▶ _How to complete this task_
Of the lines listed below, return exactly those that run from the line containing "building: none -> [233,38,285,77]" through the line containing "building: [389,285,462,366] -> none", both included.

▶ _Data to examine_
......
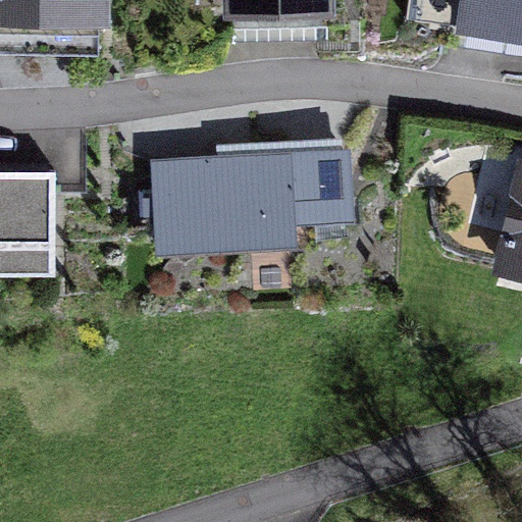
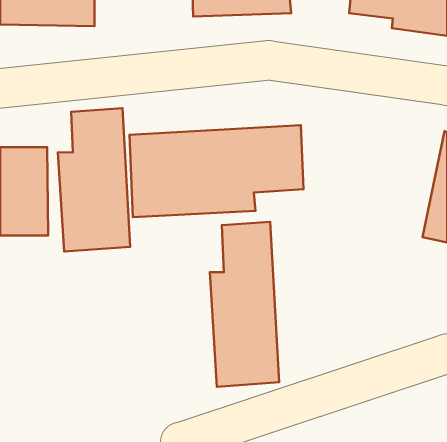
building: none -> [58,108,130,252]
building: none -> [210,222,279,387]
......
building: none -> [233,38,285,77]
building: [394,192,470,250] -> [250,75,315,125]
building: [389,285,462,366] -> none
......
▶ _Response box_
building: none -> [233,38,285,77]
building: [394,192,470,250] -> [250,75,315,125]
building: [389,285,462,366] -> none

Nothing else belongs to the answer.